:: What is being asked ::
From the entries provided below, copy each line that contains the word "ECHO".

:: Raw data ::

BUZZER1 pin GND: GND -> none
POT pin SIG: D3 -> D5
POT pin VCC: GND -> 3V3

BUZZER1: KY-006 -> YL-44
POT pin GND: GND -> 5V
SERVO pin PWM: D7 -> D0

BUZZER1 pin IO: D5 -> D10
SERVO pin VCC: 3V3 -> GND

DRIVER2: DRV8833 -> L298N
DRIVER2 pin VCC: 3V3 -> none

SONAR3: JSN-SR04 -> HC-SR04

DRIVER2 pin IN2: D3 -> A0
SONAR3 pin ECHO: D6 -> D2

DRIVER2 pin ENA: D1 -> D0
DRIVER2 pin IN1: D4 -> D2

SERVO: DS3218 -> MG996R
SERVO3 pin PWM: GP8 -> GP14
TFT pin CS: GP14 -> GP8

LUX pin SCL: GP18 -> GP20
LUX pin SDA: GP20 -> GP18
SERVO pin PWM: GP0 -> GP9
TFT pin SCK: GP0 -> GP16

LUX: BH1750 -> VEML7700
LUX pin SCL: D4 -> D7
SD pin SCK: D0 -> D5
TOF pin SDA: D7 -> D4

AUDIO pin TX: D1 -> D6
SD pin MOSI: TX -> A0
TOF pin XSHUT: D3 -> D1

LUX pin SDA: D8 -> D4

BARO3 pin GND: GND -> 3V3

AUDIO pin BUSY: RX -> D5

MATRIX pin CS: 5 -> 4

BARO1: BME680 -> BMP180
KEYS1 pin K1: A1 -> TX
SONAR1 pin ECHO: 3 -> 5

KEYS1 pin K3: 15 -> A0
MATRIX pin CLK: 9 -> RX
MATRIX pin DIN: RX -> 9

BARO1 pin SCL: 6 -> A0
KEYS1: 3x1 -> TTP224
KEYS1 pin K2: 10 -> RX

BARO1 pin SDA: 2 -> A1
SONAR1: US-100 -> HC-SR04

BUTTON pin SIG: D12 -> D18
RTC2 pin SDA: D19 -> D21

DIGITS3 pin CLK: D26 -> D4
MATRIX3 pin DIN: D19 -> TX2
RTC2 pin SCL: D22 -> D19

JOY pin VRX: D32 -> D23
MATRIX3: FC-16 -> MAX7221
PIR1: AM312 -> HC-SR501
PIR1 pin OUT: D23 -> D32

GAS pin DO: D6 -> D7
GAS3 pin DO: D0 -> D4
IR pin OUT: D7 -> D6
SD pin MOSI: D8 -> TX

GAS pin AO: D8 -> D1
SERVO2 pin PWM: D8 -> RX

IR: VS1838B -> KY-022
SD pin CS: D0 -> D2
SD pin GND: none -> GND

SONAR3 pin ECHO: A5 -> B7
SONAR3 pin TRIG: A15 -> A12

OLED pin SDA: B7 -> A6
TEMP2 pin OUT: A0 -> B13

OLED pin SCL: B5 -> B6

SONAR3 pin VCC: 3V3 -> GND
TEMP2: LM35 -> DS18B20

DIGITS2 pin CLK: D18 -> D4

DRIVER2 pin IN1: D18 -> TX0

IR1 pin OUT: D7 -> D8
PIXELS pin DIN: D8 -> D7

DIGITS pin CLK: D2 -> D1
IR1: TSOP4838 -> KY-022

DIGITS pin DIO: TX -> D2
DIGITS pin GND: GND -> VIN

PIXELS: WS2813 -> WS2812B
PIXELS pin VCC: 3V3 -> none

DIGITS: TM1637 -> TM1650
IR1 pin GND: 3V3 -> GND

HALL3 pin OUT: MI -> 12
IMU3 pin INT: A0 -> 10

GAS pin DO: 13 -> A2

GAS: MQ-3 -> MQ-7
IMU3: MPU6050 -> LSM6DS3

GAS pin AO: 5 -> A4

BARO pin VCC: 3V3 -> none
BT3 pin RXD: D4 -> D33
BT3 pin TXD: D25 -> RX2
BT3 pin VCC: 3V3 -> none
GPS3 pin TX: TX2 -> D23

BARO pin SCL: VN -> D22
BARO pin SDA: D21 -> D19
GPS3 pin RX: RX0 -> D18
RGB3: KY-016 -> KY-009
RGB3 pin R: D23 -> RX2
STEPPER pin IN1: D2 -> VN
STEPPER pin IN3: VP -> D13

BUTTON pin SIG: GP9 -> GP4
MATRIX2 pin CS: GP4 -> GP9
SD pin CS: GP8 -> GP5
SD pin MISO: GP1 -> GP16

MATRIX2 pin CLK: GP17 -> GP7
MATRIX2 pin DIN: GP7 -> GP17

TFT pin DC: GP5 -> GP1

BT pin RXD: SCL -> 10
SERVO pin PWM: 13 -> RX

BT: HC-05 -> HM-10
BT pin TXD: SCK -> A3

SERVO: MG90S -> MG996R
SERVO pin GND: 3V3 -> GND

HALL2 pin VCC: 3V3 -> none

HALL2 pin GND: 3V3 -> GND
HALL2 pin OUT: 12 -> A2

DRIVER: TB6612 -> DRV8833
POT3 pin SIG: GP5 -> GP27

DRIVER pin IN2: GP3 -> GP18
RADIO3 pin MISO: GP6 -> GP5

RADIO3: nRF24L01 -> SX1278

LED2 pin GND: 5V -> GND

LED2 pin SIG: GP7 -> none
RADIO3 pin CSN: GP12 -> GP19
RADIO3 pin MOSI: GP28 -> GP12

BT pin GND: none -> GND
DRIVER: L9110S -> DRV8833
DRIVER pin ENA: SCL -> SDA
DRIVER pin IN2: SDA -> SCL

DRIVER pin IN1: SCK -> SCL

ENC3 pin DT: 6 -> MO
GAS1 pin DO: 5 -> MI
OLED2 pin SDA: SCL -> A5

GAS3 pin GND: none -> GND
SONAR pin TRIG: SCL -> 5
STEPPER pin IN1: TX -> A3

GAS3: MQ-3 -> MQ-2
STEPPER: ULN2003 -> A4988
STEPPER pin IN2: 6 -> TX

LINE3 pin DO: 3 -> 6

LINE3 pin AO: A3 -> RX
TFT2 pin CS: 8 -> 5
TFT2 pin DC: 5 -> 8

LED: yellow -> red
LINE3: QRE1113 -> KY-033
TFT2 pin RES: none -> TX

:: Task response ::
SONAR3 pin ECHO: D6 -> D2
SONAR1 pin ECHO: 3 -> 5
SONAR3 pin ECHO: A5 -> B7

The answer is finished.